Version difference data:
++++++++

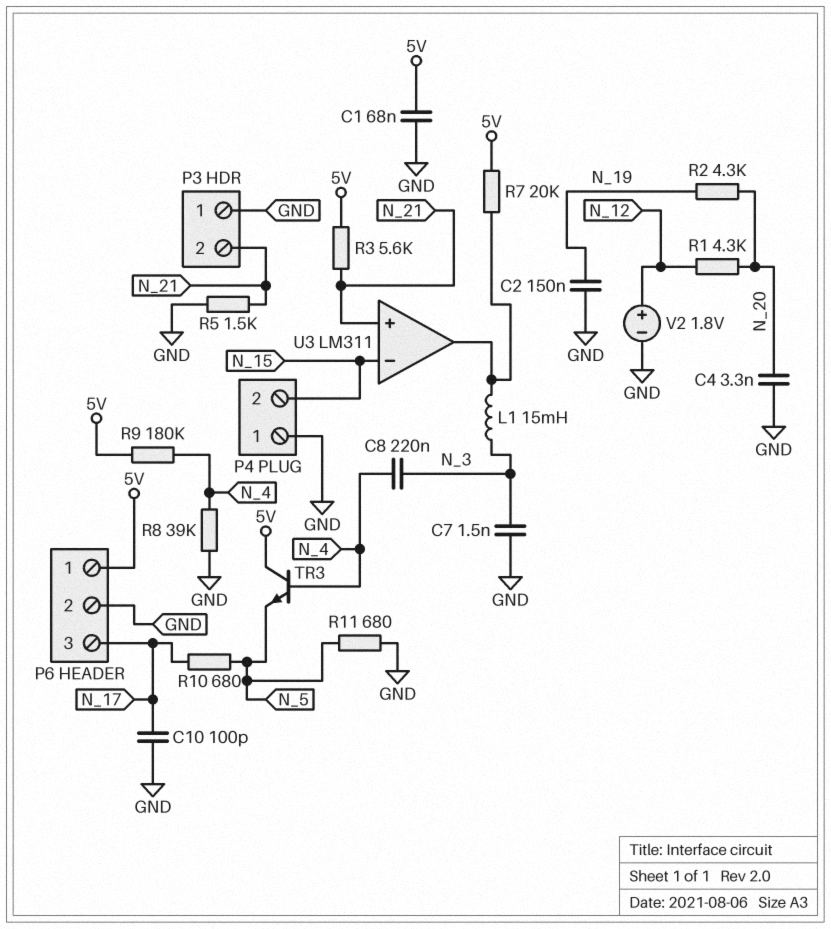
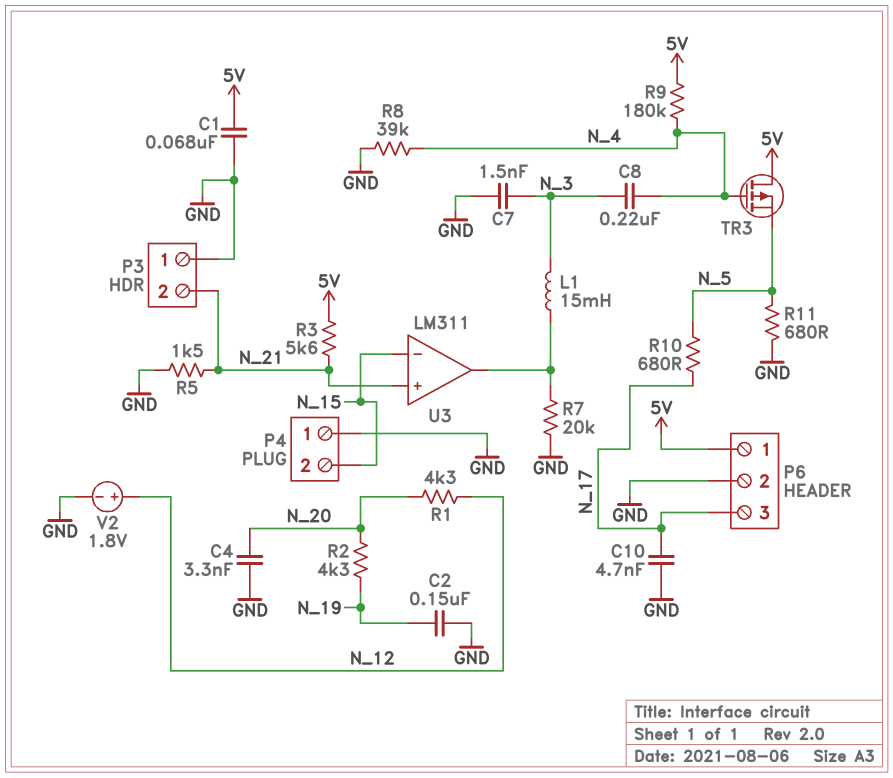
C10: 100pF (GND, N_17) -> 4.7nF (GND, N_17)
R7: 20k (5V, U3/out) -> 20k (GND, U3/out)
TR3: NPN (B N_4, C 5V, E N_5) -> PMOS (G N_4, D 5V, S N_5)

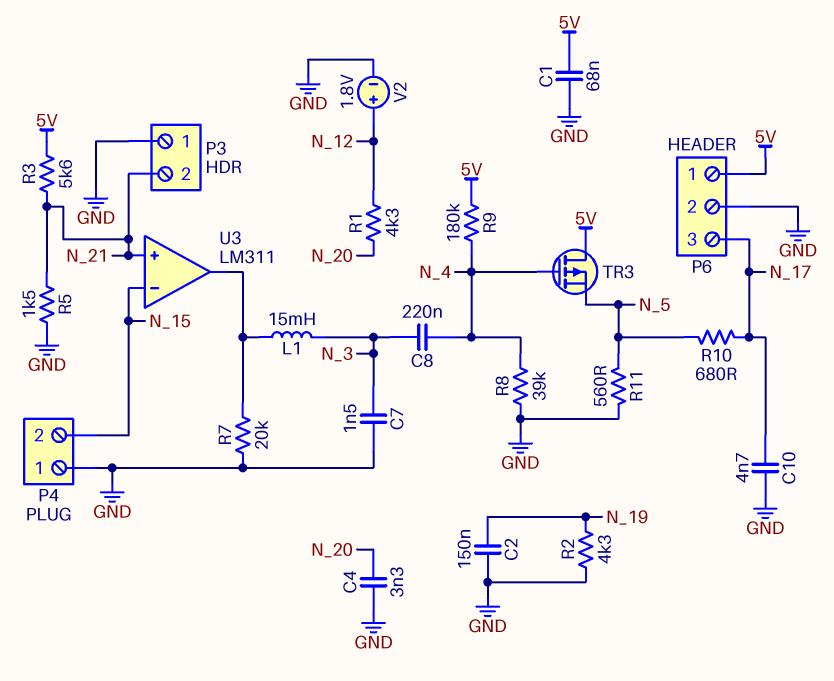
R2: 4.3k (N_19, N_20) -> 4.3k (GND, N_19)
R11: 680 (GND, N_5) -> 560 (GND, N_5)

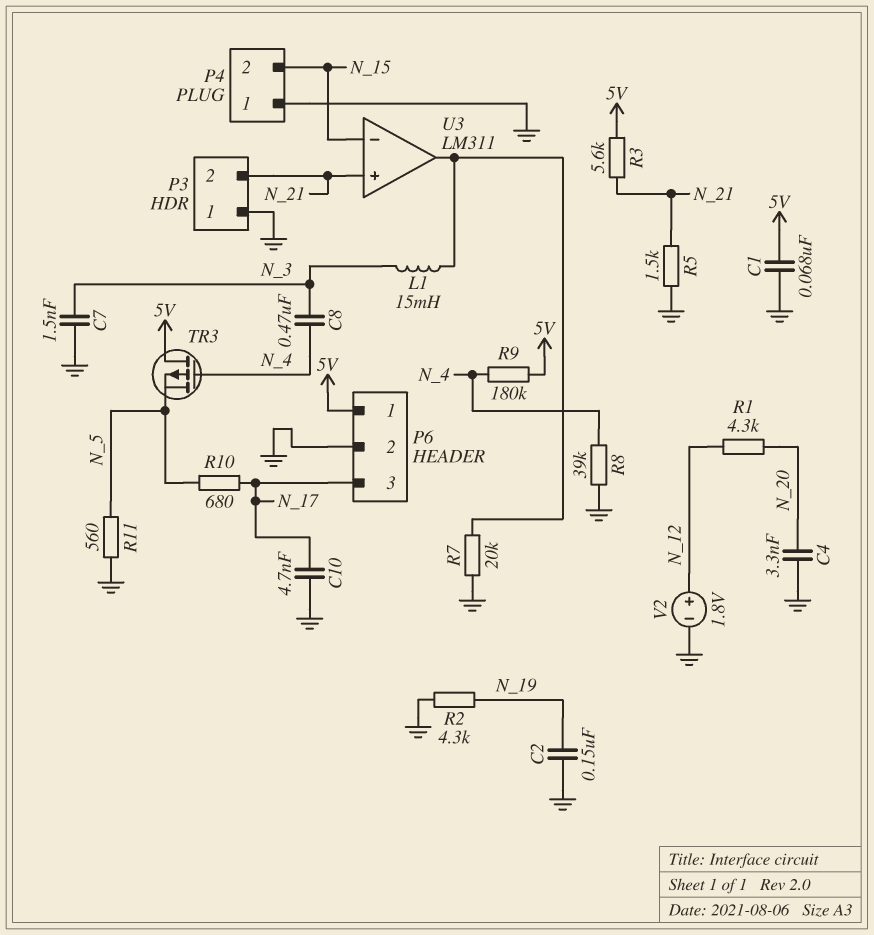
C8: 220nF (N_3, N_4) -> 470nF (N_3, N_4)

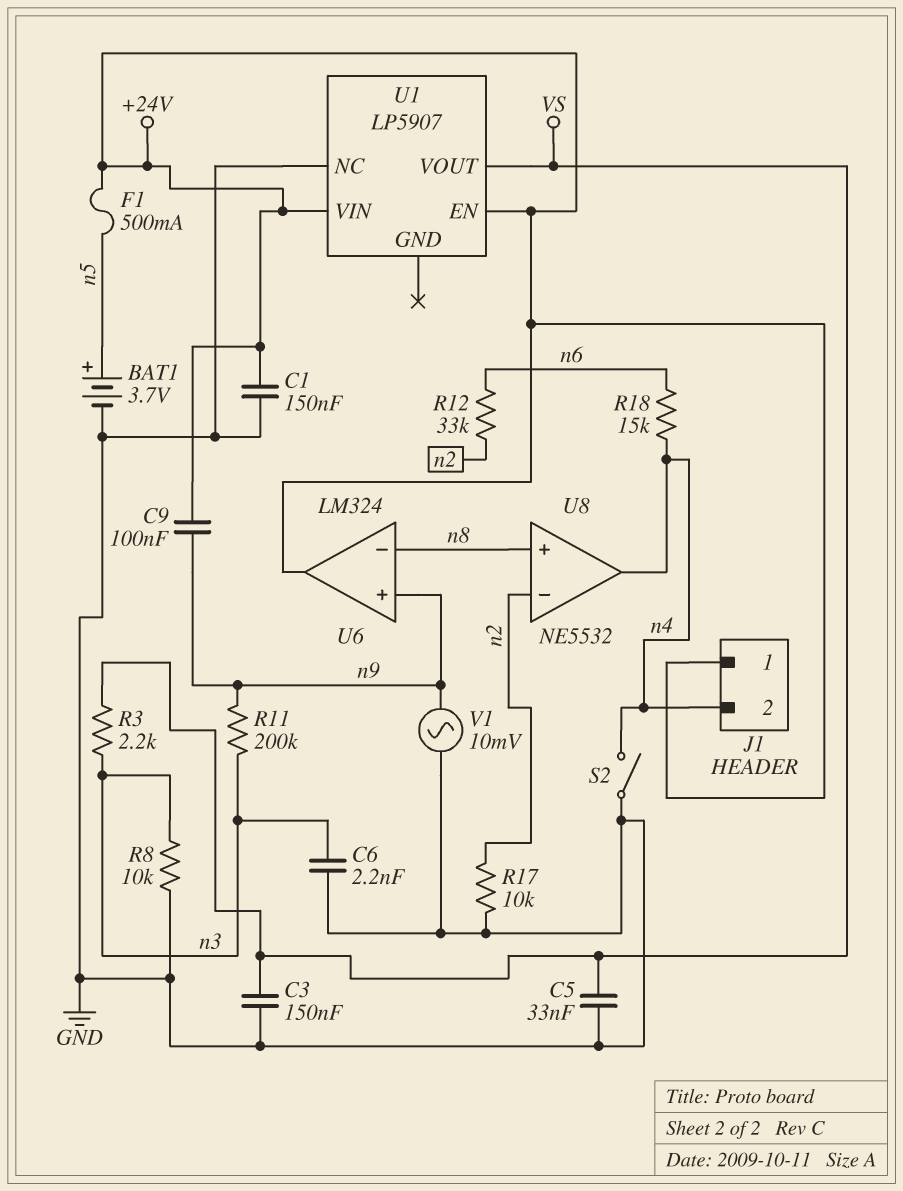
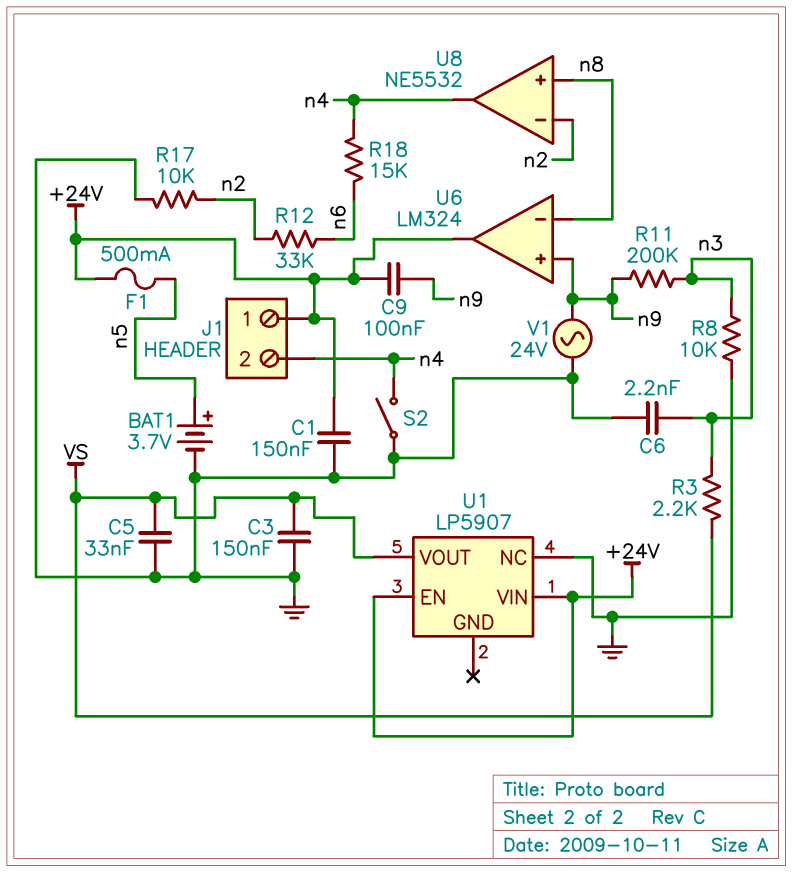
V1: AC 10mV (GND, n9) -> AC 24V (GND, n9)

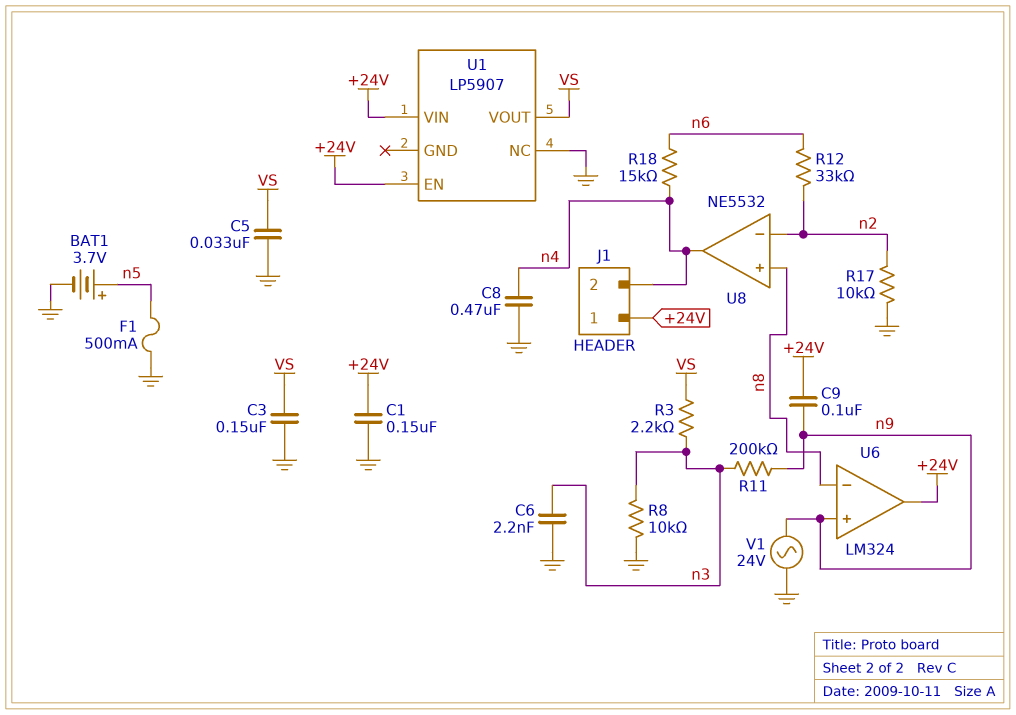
C8: none -> 470nF (GND, n4)
F1: 500mA (+24V, n5) -> 500mA (GND, n5)
S2: switch (GND, n4) -> none

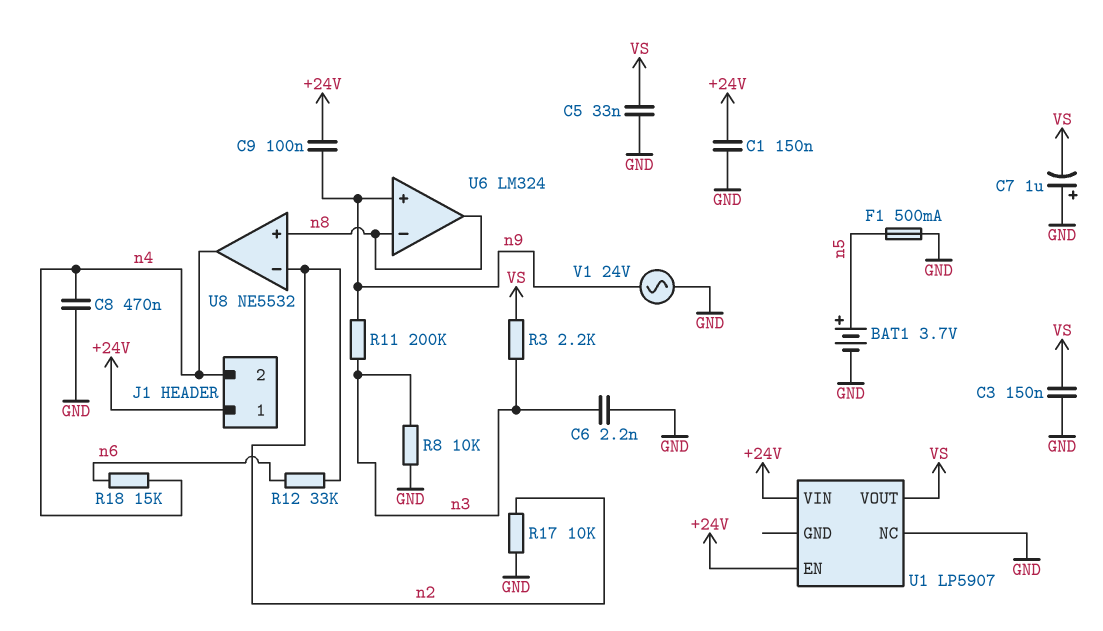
C7: none -> 1uF (plus GND, minus VS)
U6 pin out: +24V -> n8

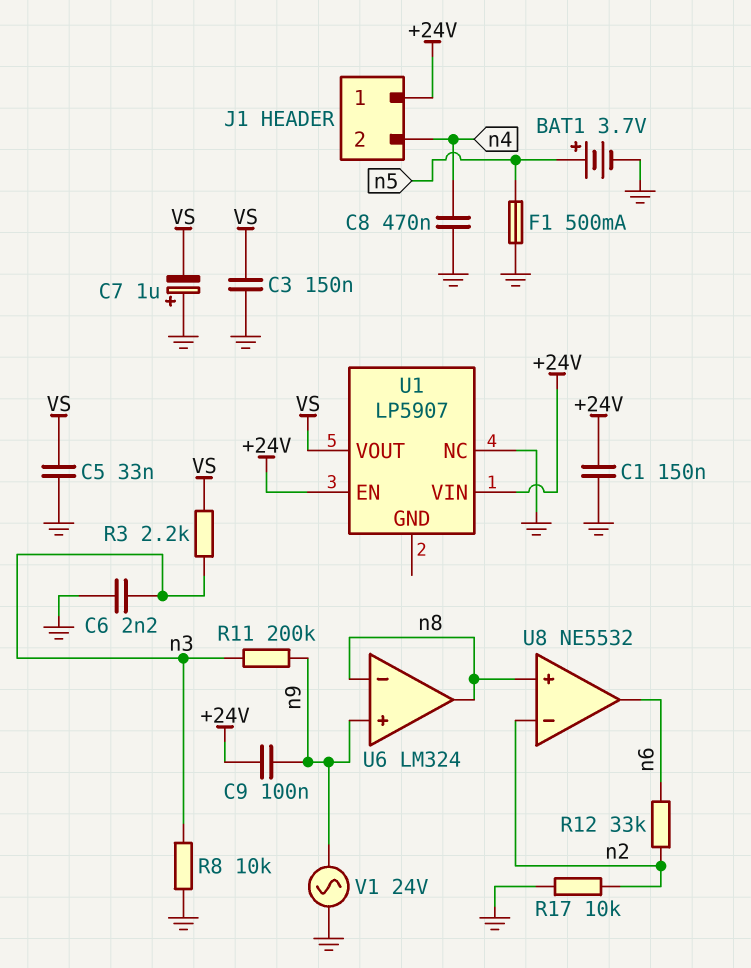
R18: 15k (n4, n6) -> none
U8 pin out: n4 -> n6

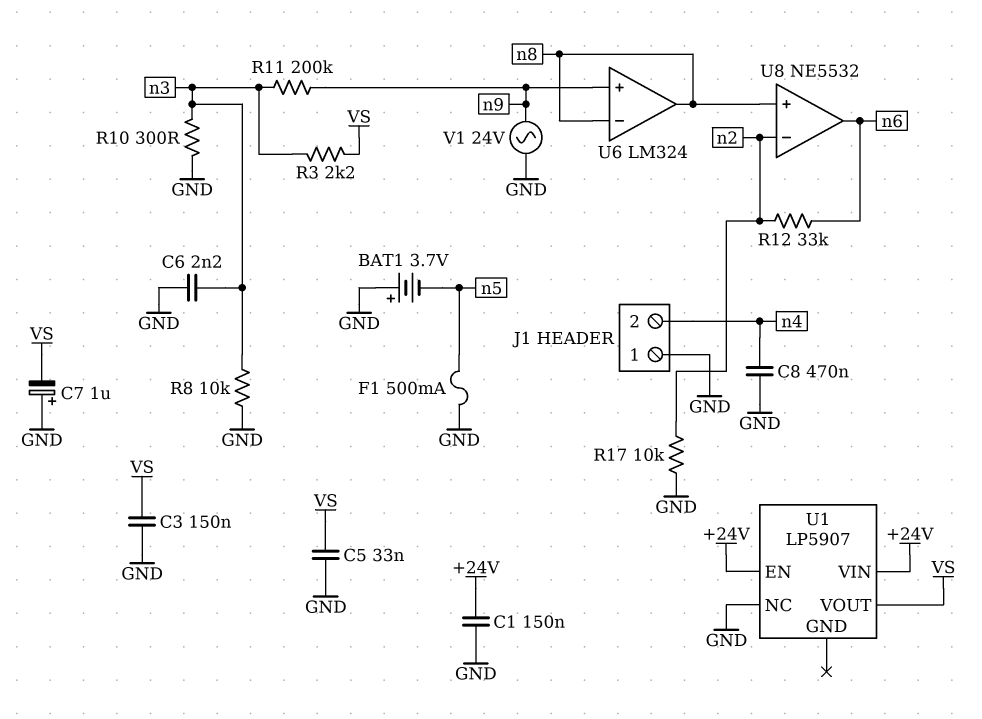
BAT1: 3.7V (plus n5, minus GND) -> 3.7V (plus GND, minus n5)
C9: 100nF (+24V, n9) -> none
J1 pin 1: +24V -> GND
R10: none -> 300 (GND, n3)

++++++++

Exact copies of the entries above are needed, without their pictures.

C10: 100pF (GND, N_17) -> 4.7nF (GND, N_17)
R7: 20k (5V, U3/out) -> 20k (GND, U3/out)
TR3: NPN (B N_4, C 5V, E N_5) -> PMOS (G N_4, D 5V, S N_5)

R2: 4.3k (N_19, N_20) -> 4.3k (GND, N_19)
R11: 680 (GND, N_5) -> 560 (GND, N_5)

C8: 220nF (N_3, N_4) -> 470nF (N_3, N_4)

V1: AC 10mV (GND, n9) -> AC 24V (GND, n9)

C8: none -> 470nF (GND, n4)
F1: 500mA (+24V, n5) -> 500mA (GND, n5)
S2: switch (GND, n4) -> none

C7: none -> 1uF (plus GND, minus VS)
U6 pin out: +24V -> n8

R18: 15k (n4, n6) -> none
U8 pin out: n4 -> n6

BAT1: 3.7V (plus n5, minus GND) -> 3.7V (plus GND, minus n5)
C9: 100nF (+24V, n9) -> none
J1 pin 1: +24V -> GND
R10: none -> 300 (GND, n3)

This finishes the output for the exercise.